### [How to complete this task]
Search the material for the string "CALCULATOR", then show every line where it turns up.

Start of Data supplied

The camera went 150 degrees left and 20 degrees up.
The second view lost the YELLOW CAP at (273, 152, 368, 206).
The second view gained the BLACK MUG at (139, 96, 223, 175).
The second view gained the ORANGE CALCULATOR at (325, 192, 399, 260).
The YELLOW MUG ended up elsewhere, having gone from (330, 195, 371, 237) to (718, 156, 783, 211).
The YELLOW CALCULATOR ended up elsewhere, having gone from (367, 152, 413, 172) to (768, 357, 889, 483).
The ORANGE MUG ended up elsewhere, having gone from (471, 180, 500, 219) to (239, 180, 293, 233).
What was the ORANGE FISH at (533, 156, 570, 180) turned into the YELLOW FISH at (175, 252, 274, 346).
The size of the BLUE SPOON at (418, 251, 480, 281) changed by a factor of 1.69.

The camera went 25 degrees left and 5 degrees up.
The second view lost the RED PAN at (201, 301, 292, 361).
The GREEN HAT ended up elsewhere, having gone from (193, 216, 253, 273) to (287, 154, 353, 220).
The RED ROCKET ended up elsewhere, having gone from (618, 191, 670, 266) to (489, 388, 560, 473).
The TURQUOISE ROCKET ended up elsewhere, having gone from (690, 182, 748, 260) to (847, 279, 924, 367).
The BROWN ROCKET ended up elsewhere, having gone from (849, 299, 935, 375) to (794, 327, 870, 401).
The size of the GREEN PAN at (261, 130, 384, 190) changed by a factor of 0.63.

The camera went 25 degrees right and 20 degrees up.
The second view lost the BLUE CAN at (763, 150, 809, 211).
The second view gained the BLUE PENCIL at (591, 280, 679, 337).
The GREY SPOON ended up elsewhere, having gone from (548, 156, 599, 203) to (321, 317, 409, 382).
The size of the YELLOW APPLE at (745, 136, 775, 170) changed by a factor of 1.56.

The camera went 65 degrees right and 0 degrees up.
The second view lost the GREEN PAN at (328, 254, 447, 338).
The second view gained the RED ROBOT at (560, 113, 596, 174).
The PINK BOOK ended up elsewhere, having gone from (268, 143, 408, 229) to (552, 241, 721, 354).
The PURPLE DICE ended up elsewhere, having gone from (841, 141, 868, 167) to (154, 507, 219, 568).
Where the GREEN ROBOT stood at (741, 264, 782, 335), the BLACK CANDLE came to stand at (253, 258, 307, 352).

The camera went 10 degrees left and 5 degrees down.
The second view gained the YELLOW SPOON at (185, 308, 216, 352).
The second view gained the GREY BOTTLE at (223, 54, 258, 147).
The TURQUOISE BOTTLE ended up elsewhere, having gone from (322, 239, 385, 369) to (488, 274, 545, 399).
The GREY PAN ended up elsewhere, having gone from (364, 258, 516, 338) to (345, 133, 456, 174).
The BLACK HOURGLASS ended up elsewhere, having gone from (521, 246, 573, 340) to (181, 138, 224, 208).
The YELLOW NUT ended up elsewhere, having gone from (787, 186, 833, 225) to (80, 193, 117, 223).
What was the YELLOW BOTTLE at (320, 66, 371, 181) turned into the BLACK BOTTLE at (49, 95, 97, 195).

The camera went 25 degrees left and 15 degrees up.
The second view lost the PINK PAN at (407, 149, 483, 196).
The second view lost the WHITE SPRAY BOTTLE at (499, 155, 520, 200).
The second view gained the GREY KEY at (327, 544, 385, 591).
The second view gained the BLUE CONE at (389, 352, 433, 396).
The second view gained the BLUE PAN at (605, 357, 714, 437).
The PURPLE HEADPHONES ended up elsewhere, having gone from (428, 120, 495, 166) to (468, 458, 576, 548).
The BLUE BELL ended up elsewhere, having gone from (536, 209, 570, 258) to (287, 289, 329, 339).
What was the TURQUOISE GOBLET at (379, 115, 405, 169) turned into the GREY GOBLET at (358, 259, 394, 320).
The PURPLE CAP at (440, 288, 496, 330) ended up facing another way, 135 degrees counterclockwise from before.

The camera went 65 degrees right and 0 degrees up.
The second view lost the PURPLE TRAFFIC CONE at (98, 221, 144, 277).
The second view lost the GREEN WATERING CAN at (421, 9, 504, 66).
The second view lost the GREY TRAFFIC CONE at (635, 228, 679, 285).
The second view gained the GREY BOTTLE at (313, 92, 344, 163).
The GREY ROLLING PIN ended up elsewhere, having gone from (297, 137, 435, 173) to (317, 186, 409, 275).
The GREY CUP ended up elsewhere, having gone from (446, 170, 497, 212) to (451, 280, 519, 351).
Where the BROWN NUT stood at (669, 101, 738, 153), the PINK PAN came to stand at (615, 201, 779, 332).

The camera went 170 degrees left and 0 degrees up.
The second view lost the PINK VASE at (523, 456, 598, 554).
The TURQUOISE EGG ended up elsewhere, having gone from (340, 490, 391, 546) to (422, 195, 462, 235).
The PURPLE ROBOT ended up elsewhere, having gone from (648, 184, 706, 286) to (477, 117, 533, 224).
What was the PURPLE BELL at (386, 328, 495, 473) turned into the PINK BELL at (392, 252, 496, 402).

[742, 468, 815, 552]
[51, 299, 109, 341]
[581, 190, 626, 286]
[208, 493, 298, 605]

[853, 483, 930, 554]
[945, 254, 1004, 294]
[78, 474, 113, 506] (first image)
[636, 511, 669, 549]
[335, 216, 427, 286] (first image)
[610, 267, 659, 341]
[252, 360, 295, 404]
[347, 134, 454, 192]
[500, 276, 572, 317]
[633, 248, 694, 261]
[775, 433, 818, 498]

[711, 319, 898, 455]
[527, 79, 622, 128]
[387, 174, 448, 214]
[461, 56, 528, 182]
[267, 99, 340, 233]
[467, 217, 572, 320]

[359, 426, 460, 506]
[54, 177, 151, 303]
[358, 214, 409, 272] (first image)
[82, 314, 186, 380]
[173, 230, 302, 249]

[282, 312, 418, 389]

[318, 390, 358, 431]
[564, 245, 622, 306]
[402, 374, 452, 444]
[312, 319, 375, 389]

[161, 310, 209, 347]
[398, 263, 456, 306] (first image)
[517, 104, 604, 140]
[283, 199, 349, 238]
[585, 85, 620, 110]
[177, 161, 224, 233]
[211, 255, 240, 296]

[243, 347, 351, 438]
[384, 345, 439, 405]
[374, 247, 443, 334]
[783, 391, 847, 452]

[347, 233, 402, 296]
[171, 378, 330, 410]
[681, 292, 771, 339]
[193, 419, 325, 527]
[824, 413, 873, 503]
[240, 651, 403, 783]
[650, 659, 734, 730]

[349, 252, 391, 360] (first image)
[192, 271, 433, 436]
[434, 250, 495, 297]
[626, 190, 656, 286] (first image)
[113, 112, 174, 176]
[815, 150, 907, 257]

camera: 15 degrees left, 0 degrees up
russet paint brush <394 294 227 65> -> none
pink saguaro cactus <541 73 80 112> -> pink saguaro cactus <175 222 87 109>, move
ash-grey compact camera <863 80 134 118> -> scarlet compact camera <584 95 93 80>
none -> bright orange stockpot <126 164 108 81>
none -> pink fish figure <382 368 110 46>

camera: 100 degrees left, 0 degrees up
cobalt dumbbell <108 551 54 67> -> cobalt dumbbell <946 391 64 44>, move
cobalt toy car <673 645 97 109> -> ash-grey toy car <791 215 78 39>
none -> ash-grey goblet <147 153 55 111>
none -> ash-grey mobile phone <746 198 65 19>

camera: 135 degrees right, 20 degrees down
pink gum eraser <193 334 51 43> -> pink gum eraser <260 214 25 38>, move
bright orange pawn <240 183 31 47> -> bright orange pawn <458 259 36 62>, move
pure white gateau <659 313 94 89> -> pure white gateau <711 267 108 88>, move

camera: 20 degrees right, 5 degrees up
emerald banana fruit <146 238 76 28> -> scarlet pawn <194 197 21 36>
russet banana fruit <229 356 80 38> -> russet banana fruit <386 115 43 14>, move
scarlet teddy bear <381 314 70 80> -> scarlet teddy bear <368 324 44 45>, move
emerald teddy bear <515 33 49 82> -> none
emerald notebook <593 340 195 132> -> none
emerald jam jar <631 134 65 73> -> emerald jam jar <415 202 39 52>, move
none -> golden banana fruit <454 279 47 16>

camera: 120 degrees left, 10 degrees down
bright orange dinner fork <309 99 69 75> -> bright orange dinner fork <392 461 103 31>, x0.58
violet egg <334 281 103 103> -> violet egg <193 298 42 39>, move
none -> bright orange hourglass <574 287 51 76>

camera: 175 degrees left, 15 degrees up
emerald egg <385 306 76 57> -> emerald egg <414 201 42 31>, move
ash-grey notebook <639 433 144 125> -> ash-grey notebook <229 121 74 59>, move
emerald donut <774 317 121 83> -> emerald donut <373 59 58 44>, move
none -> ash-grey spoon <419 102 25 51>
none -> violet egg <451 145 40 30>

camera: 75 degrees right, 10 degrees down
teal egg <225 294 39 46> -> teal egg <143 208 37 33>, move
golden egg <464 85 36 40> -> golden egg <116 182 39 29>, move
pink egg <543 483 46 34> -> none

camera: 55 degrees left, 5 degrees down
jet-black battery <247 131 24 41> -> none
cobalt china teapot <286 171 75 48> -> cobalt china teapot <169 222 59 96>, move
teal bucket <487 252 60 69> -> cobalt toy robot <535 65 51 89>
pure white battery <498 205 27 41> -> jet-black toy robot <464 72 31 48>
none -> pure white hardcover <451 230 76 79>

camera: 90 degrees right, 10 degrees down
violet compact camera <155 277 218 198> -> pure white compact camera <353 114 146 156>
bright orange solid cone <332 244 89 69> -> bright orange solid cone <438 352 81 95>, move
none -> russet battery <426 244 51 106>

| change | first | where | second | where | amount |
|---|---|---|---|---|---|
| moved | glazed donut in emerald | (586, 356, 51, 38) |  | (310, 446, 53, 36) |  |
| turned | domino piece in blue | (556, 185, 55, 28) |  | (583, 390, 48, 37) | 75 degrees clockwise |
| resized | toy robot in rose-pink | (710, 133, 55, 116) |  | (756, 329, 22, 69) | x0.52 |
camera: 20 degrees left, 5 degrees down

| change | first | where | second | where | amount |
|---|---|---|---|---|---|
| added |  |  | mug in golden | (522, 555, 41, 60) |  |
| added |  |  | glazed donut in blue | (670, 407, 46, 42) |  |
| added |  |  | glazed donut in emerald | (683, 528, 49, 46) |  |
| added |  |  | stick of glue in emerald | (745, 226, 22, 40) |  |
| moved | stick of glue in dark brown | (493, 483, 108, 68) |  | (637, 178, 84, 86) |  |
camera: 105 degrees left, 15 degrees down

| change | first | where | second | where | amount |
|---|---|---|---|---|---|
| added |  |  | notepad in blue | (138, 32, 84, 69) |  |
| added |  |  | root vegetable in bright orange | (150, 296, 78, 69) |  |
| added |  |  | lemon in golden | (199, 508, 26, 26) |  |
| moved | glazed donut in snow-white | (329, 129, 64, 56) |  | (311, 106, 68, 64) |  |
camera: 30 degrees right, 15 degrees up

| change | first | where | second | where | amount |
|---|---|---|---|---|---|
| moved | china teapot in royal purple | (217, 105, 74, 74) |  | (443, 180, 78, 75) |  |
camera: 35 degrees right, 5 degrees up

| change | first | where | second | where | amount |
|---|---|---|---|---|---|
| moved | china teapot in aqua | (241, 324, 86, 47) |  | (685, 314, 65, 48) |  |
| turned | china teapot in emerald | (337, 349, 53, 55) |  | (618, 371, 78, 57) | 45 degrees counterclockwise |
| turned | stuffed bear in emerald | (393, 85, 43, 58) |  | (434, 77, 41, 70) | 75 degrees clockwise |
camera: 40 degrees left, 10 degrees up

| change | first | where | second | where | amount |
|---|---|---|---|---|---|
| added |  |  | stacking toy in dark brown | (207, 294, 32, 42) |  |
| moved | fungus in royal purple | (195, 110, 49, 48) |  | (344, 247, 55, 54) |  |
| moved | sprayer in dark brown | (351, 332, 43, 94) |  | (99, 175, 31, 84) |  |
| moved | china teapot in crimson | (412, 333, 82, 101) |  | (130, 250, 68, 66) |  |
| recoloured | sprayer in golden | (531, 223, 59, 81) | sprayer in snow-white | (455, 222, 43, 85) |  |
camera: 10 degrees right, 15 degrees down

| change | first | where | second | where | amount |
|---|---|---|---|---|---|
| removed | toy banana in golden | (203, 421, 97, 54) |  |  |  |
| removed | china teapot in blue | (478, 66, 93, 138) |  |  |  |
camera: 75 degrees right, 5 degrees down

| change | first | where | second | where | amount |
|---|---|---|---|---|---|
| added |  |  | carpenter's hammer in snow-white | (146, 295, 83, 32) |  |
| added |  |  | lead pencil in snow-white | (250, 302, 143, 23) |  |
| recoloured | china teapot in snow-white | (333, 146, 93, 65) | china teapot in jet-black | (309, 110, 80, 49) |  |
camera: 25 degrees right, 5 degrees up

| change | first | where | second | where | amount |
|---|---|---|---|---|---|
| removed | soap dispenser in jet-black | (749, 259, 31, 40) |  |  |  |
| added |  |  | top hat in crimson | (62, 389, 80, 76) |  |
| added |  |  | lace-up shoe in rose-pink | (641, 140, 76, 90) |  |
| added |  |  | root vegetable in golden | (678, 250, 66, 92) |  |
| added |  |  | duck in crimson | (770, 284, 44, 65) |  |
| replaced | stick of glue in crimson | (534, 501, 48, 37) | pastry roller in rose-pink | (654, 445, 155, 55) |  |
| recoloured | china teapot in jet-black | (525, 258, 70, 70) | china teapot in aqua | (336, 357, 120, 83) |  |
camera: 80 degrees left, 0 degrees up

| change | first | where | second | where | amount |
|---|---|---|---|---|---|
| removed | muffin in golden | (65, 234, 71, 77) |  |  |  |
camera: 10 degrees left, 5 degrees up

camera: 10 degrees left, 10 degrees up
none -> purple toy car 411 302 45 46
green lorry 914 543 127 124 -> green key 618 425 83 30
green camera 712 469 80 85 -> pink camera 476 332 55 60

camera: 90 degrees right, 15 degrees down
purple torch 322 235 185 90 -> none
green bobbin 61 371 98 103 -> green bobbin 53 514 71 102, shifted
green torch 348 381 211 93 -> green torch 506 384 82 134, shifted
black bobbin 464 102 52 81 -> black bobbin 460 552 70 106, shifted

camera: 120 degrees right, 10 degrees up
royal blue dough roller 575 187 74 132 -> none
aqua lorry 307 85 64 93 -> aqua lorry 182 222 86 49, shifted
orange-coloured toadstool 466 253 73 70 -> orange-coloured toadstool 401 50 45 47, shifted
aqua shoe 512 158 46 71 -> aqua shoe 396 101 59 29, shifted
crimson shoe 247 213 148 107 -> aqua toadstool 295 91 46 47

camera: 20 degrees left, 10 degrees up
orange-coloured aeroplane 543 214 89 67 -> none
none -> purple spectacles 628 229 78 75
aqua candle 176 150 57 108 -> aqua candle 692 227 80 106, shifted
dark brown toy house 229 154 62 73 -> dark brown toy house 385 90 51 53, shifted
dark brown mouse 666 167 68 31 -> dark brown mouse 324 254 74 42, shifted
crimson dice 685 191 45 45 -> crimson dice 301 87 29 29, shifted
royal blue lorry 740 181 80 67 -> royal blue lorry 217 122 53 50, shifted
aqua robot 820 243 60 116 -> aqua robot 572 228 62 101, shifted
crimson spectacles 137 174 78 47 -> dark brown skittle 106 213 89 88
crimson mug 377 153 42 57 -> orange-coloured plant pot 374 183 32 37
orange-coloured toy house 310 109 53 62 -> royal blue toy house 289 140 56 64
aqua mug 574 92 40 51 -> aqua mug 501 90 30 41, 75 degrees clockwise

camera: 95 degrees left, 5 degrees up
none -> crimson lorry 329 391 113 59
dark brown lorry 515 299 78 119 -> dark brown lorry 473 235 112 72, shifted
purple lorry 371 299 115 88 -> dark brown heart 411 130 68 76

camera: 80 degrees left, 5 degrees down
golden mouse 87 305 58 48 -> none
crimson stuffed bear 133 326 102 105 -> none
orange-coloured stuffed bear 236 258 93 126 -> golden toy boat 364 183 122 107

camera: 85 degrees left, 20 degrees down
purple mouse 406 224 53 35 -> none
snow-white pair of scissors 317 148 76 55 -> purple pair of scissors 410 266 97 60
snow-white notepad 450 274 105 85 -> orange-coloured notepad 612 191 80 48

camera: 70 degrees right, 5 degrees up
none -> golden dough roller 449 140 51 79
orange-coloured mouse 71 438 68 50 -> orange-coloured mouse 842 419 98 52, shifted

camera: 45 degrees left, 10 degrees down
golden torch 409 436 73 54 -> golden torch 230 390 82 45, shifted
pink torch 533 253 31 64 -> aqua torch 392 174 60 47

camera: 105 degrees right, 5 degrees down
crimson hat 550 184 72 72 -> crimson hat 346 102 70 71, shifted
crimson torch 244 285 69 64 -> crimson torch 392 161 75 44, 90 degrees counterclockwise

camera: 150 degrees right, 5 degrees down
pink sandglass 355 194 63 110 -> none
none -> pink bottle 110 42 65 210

End of Data supplied

### [Written solution]
The second view gained the ORANGE CALCULATOR at (325, 192, 399, 260).
The YELLOW CALCULATOR ended up elsewhere, having gone from (367, 152, 413, 172) to (768, 357, 889, 483).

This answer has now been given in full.